* Begin *

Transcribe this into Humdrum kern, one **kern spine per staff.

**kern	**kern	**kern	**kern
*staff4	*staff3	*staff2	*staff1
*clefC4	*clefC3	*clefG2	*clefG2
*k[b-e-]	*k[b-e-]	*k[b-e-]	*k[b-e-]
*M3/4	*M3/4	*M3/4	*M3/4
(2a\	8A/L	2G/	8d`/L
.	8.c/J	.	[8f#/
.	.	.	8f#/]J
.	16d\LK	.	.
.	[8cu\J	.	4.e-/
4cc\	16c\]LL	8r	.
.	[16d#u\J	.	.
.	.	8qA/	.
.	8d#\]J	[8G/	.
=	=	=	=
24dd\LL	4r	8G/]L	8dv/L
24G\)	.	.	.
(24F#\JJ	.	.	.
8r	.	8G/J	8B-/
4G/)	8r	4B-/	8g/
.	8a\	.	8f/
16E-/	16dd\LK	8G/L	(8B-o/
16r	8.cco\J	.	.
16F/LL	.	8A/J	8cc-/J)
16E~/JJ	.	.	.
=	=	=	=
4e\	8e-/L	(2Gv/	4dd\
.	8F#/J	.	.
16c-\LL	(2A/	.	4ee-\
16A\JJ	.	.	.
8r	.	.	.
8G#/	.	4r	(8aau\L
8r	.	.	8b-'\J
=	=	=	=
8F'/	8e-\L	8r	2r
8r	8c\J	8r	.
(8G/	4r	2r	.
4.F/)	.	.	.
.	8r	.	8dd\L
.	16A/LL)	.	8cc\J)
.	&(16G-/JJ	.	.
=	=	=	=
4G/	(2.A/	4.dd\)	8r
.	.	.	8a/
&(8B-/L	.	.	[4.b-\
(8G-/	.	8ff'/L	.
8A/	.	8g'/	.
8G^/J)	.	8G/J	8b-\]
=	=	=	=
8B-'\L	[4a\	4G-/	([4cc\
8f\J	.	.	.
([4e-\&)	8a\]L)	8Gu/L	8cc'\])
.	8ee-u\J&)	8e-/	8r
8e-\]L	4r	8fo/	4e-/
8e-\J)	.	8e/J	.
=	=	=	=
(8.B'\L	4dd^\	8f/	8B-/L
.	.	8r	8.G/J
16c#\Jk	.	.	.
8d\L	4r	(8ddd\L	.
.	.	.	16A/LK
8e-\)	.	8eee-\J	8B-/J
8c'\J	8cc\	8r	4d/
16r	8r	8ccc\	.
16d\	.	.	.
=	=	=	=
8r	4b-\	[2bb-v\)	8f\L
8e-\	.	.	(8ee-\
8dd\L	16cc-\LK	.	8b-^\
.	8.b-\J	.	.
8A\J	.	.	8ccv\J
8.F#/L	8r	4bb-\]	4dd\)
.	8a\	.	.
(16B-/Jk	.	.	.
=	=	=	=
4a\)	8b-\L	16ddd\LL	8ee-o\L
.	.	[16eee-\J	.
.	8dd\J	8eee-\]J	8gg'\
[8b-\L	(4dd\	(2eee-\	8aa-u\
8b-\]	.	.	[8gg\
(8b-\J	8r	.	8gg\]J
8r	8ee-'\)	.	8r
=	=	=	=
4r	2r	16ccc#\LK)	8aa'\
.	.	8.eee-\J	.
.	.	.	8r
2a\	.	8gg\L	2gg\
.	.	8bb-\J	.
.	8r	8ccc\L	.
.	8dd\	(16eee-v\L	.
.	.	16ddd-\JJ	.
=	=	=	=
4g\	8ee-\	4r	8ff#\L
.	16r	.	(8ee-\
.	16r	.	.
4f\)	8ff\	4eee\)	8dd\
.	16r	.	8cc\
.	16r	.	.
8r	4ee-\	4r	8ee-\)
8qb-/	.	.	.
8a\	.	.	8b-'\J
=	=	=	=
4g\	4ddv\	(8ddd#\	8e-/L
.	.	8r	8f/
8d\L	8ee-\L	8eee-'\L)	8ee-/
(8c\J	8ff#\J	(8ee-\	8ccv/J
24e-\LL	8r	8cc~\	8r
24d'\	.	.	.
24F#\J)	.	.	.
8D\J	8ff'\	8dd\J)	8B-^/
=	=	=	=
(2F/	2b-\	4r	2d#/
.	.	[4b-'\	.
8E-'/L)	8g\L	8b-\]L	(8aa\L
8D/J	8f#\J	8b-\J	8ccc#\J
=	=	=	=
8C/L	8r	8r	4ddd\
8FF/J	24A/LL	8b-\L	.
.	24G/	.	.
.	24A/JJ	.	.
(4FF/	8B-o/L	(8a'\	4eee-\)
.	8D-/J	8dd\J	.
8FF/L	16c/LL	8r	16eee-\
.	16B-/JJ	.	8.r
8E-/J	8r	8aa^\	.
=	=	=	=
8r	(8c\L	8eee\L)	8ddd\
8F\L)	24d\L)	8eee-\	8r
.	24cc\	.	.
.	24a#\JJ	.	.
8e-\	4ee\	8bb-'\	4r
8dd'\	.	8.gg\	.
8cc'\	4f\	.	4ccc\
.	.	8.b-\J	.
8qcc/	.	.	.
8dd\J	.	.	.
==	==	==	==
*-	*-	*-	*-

* End *

Exercise goal -> State how many lines in the records above contain the string "kern", giving only the number.

Expected output -> 2